(Listed entries)

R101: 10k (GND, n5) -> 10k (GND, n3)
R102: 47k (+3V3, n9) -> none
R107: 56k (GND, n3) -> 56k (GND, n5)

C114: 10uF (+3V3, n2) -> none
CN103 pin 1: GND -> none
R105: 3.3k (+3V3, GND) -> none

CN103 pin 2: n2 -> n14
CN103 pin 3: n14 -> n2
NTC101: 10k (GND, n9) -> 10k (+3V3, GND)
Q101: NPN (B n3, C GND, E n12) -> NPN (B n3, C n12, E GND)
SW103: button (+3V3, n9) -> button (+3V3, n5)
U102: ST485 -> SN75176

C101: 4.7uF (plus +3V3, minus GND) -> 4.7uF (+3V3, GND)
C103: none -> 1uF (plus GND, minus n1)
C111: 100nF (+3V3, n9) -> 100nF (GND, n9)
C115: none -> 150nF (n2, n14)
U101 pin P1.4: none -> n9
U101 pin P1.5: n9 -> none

(End Listed entries)

What is needed is an exact copy of the entries from their first line down to the line with "SW103: button (+3V3, n9) -> button (+3V3, n5)", that line included, and nothing beyond it.

R101: 10k (GND, n5) -> 10k (GND, n3)
R102: 47k (+3V3, n9) -> none
R107: 56k (GND, n3) -> 56k (GND, n5)

C114: 10uF (+3V3, n2) -> none
CN103 pin 1: GND -> none
R105: 3.3k (+3V3, GND) -> none

CN103 pin 2: n2 -> n14
CN103 pin 3: n14 -> n2
NTC101: 10k (GND, n9) -> 10k (+3V3, GND)
Q101: NPN (B n3, C GND, E n12) -> NPN (B n3, C n12, E GND)
SW103: button (+3V3, n9) -> button (+3V3, n5)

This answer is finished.